ABOUT THIS EXERCISE
An exact transcription of all the records, free of pictures, is the expected answer.

RECORDS FOR THE TASK

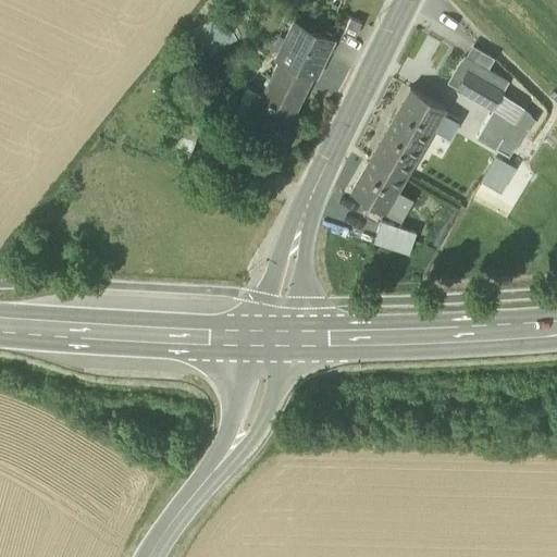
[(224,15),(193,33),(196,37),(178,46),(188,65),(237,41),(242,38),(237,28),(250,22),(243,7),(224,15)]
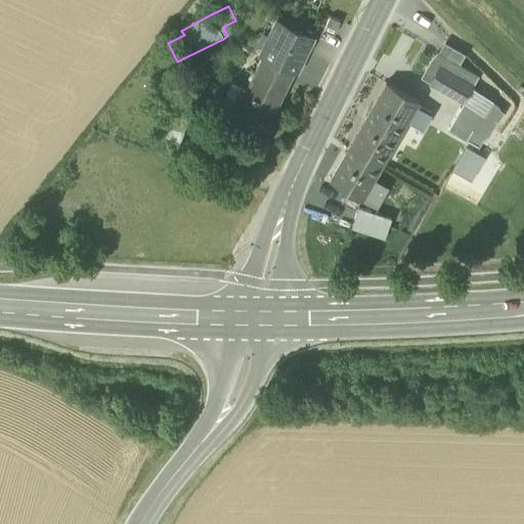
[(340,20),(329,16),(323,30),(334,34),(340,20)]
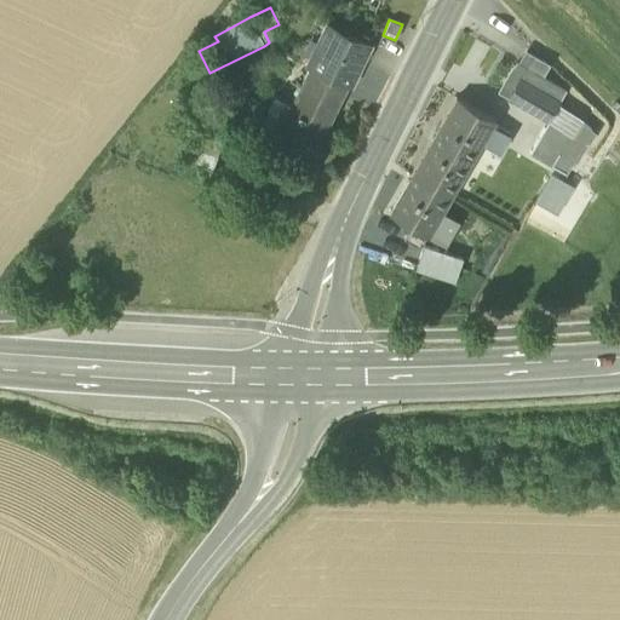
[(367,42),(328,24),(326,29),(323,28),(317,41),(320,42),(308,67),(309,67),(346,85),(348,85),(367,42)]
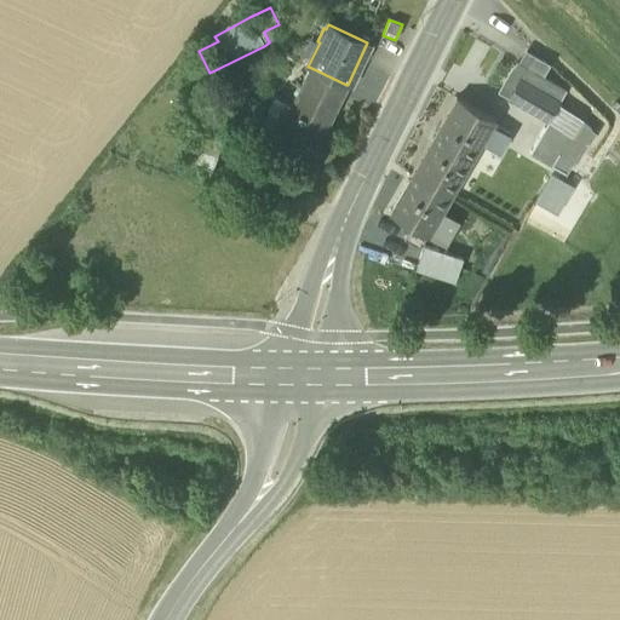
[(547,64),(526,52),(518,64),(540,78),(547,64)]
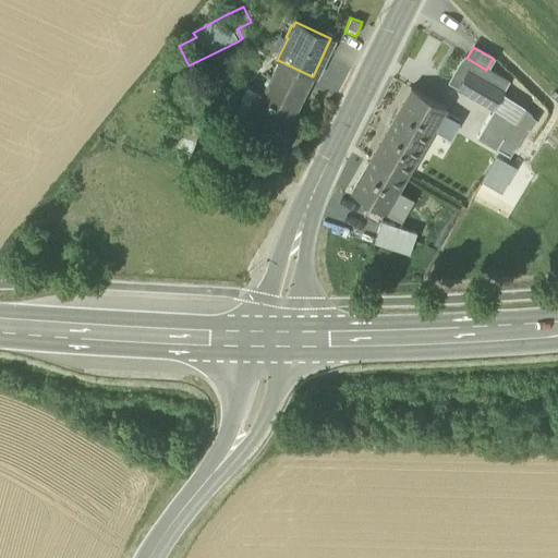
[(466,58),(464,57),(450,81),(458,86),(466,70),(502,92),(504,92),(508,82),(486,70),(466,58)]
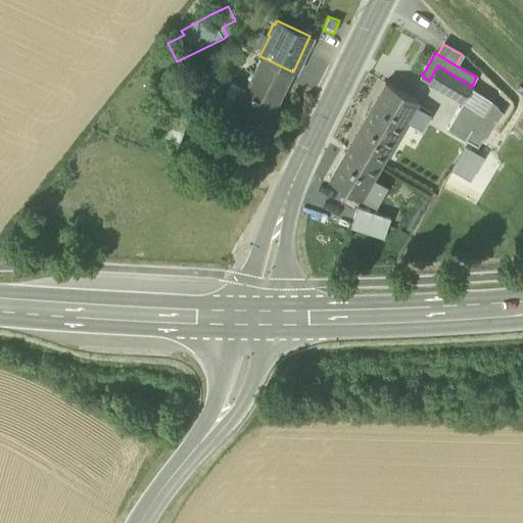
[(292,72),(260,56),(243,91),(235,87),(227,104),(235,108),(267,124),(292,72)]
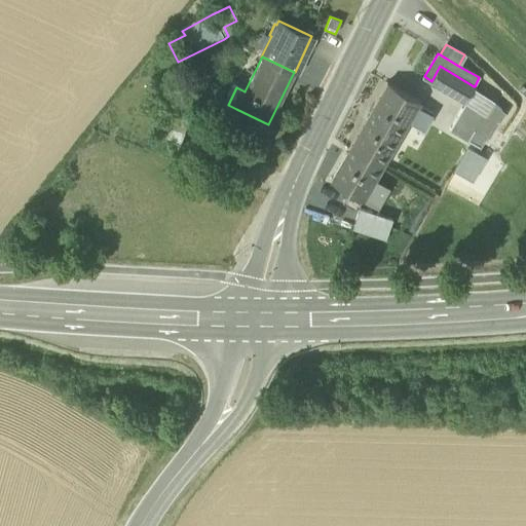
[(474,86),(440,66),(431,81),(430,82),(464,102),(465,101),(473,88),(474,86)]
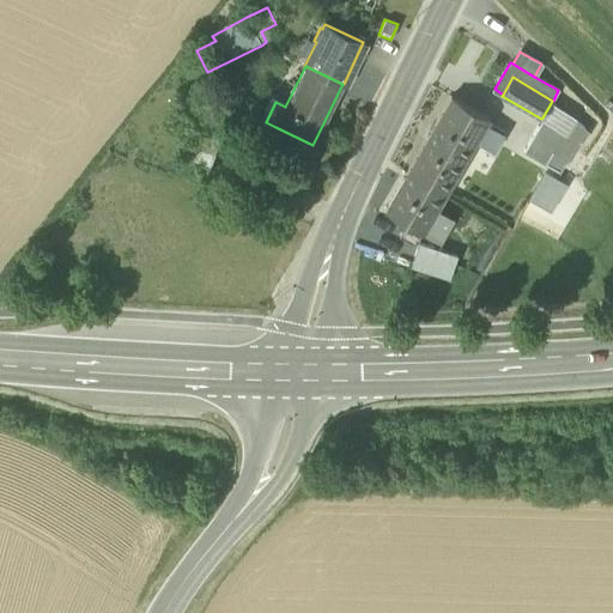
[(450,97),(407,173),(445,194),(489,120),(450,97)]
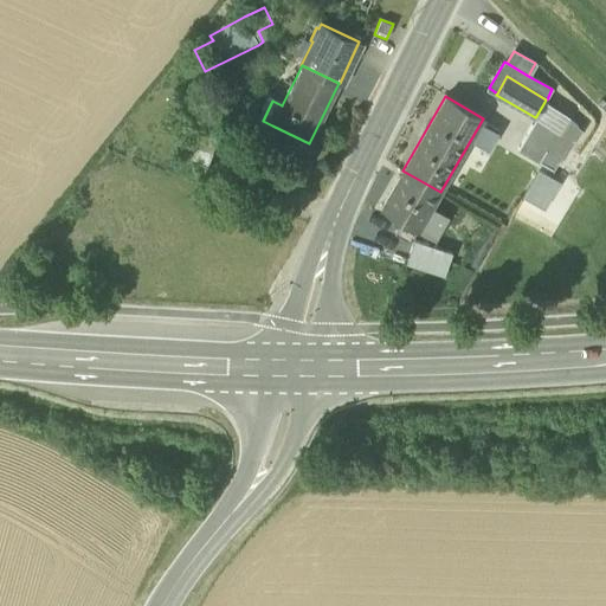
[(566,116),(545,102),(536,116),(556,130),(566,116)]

WRITTEN ANSWER
[(224,15),(193,33),(196,37),(178,46),(188,65),(237,41),(242,38),(237,28),(250,22),(243,7),(224,15)]
[(340,20),(329,16),(323,30),(334,34),(340,20)]
[(367,42),(328,24),(326,29),(323,28),(317,41),(320,42),(308,67),(309,67),(346,85),(348,85),(367,42)]
[(547,64),(526,52),(518,64),(540,78),(547,64)]
[(466,58),(464,57),(450,81),(458,86),(466,70),(502,92),(504,92),(508,82),(486,70),(466,58)]
[(292,72),(260,56),(243,91),(235,87),(227,104),(235,108),(267,124),(292,72)]
[(474,86),(440,66),(431,81),(430,82),(464,102),(465,101),(473,88),(474,86)]
[(450,97),(407,173),(445,194),(489,120),(450,97)]
[(566,116),(545,102),(536,116),(556,130),(566,116)]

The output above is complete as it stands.